##### Records for the task
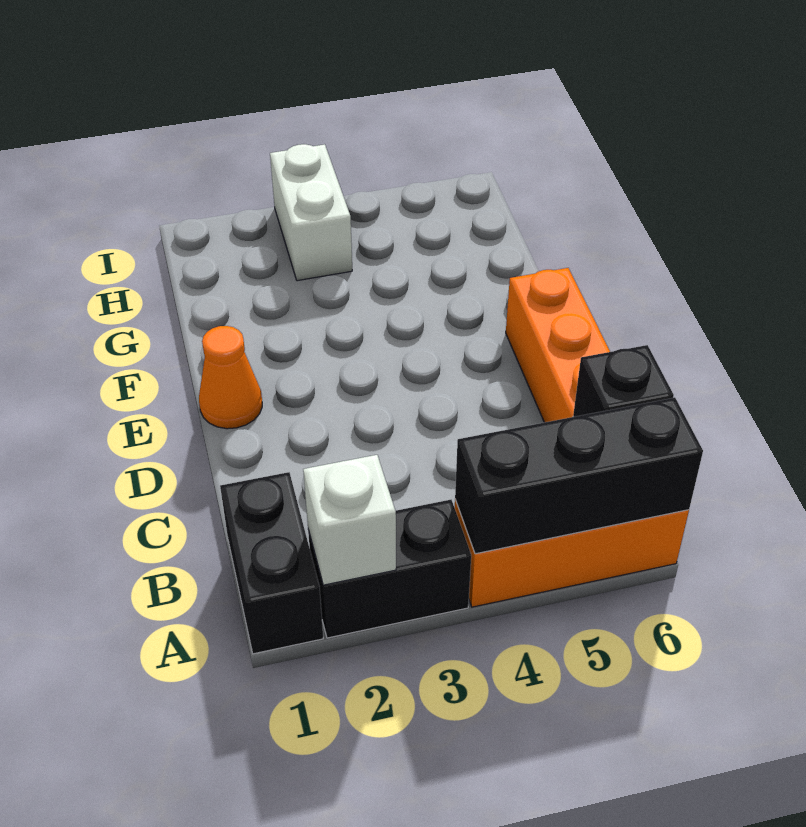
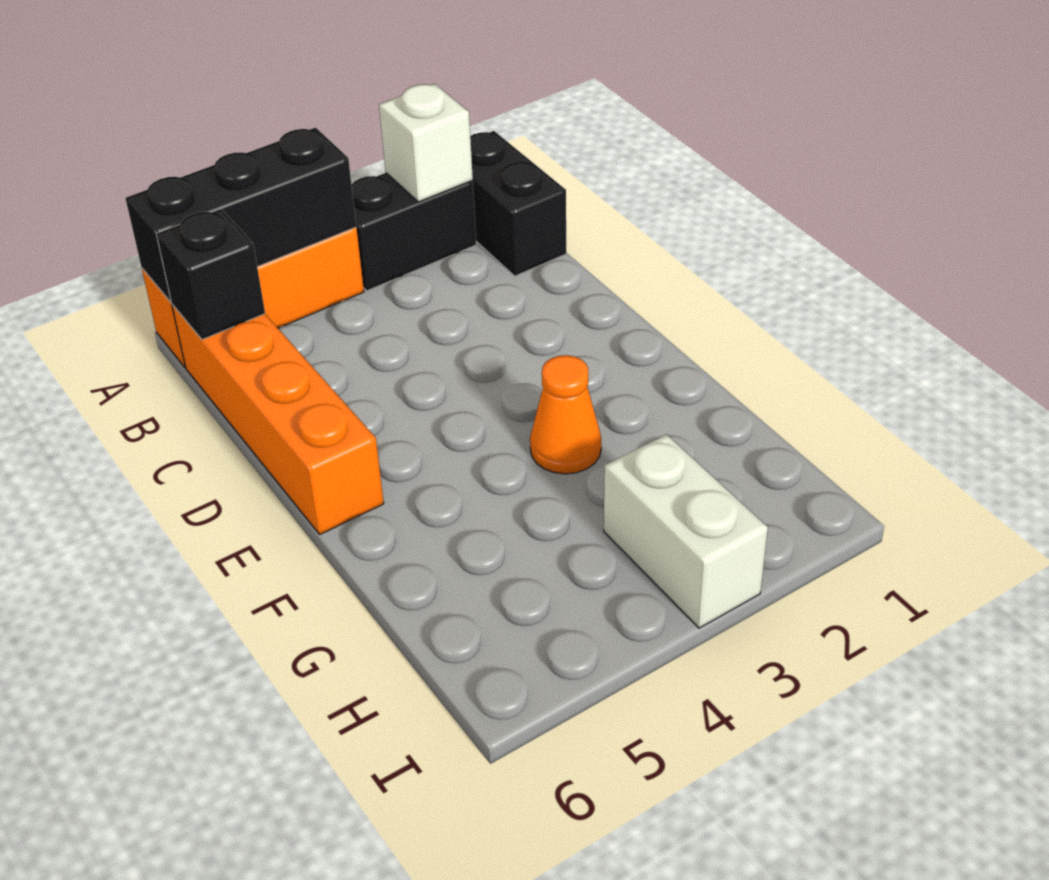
orange cone E1 level 1 -> orange cone F3 level 1

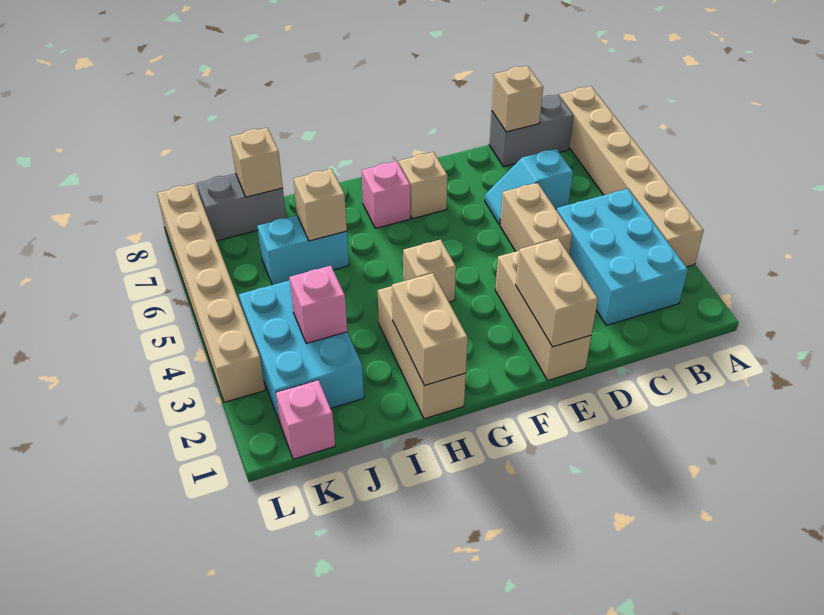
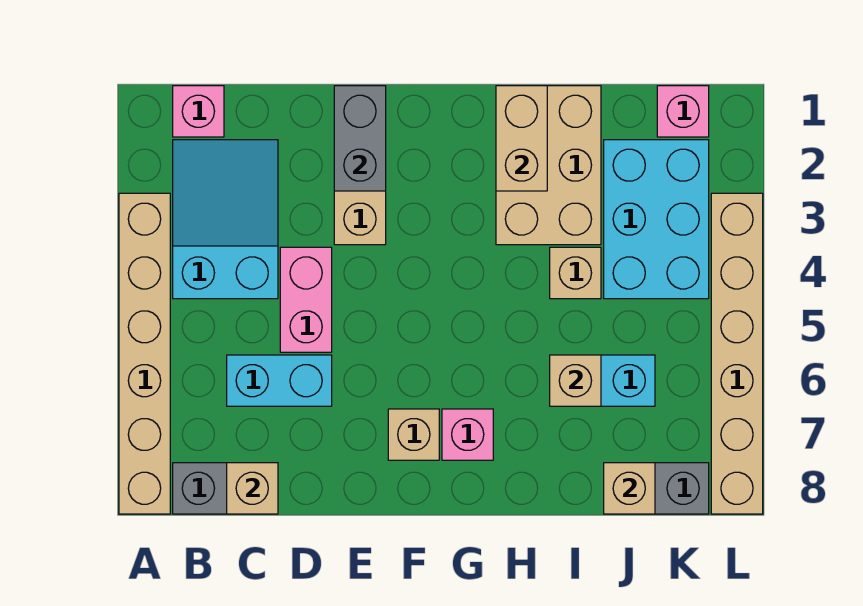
cyan brick B2:C4 level 1 -> cyan slope B2:C4 level 1 top 4
cyan slope C6:D6 level 1 top C -> cyan brick C6:D6 level 1
tan brick D4:D5 level 1 -> pink brick D4:D5 level 1
tan brick E1:E2 level 2 -> grey brick E1:E2 level 2
tan brick G4 level 1 -> tan brick I4 level 1
tan brick H1:H3 level 1 -> tan brick H1:I3 level 1
pink brick J3 level 2 -> pink brick B1 level 1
##########
[Exercise goal]
Look back at the entries above and repeat, unchanged, every line from the line holding "cyan brick B2:C4" through the line holding "tan brick G4 level 1 -> tan brick I4 level 1".

[Task output]
cyan brick B2:C4 level 1 -> cyan slope B2:C4 level 1 top 4
cyan slope C6:D6 level 1 top C -> cyan brick C6:D6 level 1
tan brick D4:D5 level 1 -> pink brick D4:D5 level 1
tan brick E1:E2 level 2 -> grey brick E1:E2 level 2
tan brick G4 level 1 -> tan brick I4 level 1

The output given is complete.